_Required work:_ Convert the lines in the records below, from the one containing "Identify the location of free" through the one containing "on (473, 314).", into a JSON list of strings with one string per line, leaving out blank lines.

(Stored data)
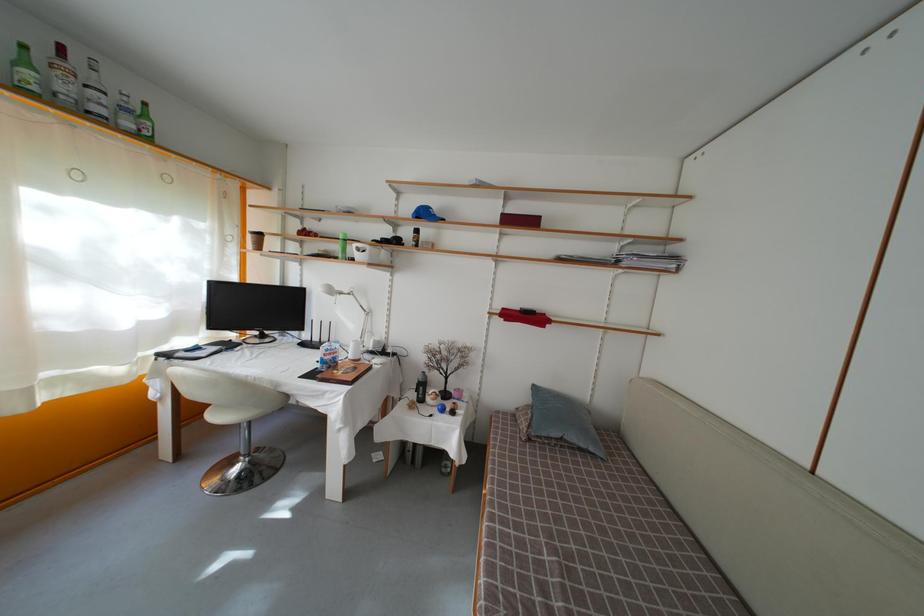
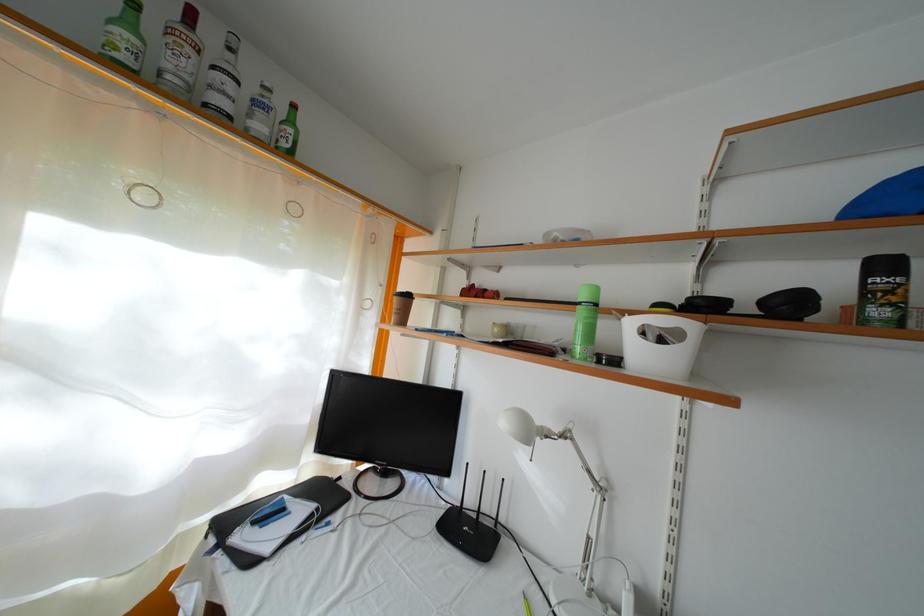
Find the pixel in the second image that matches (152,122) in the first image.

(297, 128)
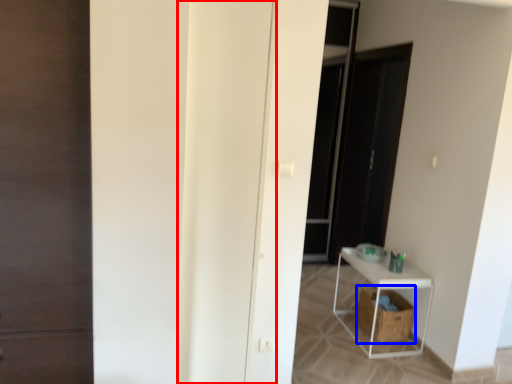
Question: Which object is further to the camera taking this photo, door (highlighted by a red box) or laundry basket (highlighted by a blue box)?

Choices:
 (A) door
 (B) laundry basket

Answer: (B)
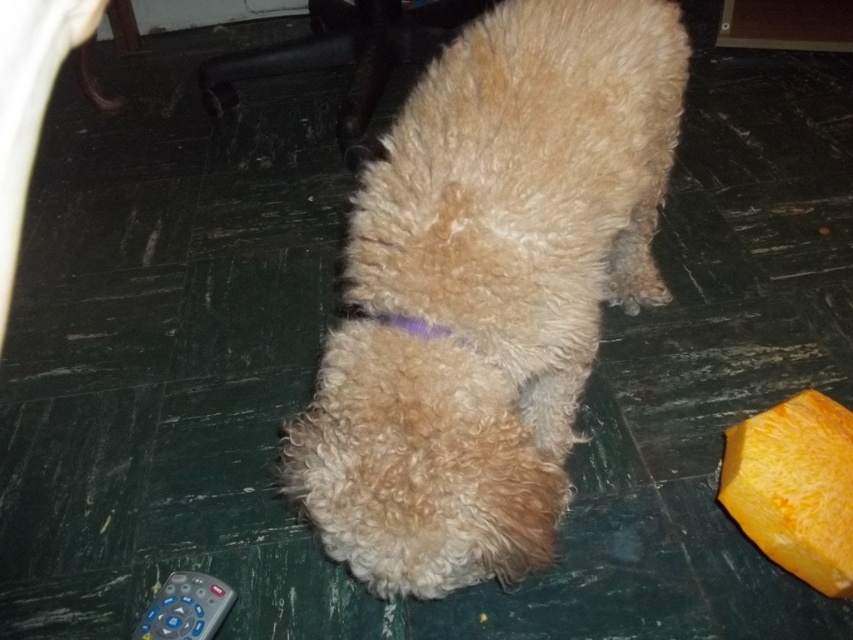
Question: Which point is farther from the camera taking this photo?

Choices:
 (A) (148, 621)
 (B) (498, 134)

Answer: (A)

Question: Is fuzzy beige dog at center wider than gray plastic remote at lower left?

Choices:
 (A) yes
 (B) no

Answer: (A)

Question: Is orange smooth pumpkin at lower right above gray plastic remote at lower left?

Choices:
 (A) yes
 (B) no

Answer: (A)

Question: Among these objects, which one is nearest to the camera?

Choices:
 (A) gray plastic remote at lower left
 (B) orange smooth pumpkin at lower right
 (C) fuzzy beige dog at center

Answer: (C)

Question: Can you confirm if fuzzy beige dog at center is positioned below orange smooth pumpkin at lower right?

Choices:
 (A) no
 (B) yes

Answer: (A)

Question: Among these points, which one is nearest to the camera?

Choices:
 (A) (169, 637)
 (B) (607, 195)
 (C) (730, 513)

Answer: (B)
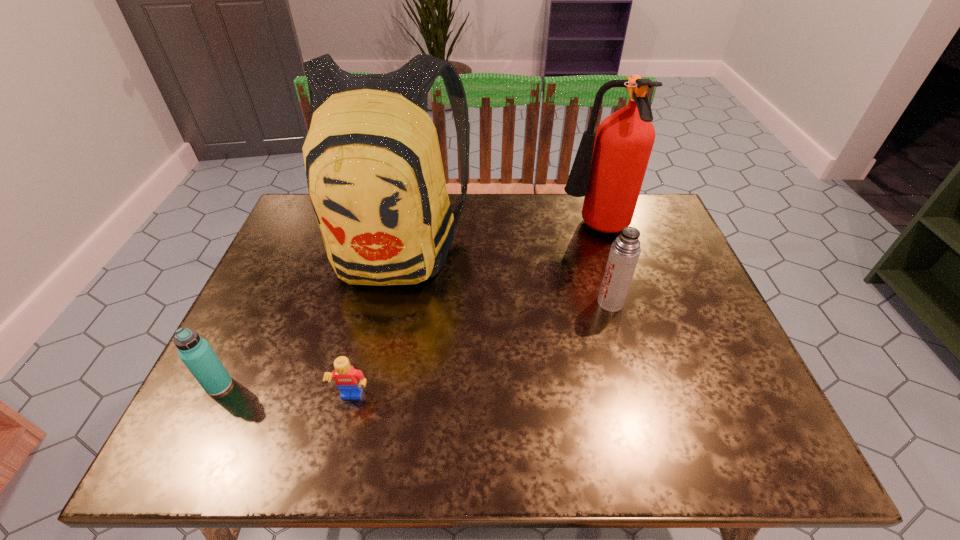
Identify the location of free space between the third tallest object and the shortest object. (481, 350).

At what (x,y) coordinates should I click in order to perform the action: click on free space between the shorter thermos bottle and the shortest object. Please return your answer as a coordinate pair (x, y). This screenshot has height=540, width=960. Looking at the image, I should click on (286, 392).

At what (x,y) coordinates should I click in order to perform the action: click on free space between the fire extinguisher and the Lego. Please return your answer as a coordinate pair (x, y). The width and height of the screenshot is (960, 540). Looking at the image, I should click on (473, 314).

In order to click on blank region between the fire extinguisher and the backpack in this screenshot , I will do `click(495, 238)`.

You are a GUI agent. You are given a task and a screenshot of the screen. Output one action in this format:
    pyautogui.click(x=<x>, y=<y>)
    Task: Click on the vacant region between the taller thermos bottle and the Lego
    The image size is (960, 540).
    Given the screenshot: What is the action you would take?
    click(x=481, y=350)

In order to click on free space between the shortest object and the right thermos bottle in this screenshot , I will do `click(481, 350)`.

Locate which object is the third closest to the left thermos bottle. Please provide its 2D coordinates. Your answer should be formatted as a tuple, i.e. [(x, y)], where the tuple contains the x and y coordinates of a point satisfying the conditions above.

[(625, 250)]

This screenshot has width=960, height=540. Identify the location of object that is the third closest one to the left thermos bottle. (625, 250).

==

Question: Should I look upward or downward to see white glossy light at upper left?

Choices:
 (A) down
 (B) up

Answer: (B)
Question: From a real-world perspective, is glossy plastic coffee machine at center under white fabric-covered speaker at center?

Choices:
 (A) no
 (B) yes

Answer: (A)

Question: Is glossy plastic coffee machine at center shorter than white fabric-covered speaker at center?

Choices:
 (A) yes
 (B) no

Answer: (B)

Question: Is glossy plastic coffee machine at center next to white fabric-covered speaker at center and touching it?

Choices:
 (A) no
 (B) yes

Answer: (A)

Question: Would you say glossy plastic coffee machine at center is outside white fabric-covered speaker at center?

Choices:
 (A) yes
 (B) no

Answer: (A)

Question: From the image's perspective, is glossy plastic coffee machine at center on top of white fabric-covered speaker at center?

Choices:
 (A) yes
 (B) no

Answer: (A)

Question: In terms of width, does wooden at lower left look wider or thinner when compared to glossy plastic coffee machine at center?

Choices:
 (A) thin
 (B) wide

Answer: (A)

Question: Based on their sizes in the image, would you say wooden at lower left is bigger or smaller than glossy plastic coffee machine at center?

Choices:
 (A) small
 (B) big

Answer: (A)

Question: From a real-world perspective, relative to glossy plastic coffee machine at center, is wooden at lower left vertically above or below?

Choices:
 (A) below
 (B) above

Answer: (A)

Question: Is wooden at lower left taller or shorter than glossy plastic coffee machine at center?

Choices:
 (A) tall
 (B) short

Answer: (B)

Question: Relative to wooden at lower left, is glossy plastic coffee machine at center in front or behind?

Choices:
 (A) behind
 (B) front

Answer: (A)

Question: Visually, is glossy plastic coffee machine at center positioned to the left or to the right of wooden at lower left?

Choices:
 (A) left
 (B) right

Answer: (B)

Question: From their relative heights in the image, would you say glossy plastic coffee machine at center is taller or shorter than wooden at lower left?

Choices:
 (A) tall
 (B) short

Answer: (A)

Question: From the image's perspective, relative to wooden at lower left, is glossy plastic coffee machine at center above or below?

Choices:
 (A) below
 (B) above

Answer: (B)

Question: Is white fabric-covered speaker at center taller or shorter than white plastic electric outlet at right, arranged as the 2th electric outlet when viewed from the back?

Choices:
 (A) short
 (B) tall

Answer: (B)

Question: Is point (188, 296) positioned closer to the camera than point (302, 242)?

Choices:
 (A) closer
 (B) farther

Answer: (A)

...

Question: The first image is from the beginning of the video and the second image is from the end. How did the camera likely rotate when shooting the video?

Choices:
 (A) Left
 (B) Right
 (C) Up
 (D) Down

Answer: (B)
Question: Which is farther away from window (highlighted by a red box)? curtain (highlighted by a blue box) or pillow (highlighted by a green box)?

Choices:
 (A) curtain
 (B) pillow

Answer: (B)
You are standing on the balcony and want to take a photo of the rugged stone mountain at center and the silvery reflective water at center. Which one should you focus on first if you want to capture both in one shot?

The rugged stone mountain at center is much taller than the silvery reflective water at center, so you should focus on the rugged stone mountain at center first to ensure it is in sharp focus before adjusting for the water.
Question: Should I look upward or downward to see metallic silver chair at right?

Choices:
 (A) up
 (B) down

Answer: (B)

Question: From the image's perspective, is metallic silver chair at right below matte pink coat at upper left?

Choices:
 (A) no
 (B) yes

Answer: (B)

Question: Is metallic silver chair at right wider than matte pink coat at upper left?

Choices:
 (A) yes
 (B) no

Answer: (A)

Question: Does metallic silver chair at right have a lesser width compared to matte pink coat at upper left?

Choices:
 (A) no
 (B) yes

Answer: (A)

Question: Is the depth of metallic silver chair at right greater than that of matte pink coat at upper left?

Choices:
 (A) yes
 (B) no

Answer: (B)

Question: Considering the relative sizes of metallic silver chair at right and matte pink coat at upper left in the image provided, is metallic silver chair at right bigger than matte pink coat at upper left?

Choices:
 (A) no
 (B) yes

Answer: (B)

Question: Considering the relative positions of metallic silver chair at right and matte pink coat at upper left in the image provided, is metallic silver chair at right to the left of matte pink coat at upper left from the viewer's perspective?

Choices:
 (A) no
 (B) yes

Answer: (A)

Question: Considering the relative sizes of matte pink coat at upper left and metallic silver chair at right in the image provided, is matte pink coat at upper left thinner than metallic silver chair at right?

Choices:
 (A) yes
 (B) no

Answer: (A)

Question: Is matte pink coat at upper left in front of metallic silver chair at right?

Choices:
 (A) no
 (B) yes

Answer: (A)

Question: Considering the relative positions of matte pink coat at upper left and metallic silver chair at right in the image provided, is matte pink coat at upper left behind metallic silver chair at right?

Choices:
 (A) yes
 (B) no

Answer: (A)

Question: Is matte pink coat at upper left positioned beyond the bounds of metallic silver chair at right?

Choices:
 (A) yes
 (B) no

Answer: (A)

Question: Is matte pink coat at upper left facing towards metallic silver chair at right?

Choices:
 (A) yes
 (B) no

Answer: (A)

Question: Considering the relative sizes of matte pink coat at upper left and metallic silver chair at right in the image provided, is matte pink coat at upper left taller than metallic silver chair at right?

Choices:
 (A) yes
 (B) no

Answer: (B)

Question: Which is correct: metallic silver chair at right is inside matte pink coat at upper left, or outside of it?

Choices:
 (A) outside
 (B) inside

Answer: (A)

_Response to this exercise:_
[
  "Identify the location of free space between the third tallest object and the shortest object. (481, 350).",
  "At what (x,y) coordinates should I click in order to perform the action: click on free space between the shorter thermos bottle and the shortest object. Please return your answer as a coordinate pair (x, y). This screenshot has height=540, width=960. Looking at the image, I should click on (286, 392).",
  "At what (x,y) coordinates should I click in order to perform the action: click on free space between the fire extinguisher and the Lego. Please return your answer as a coordinate pair (x, y). The width and height of the screenshot is (960, 540). Looking at the image, I should click on (473, 314)."
]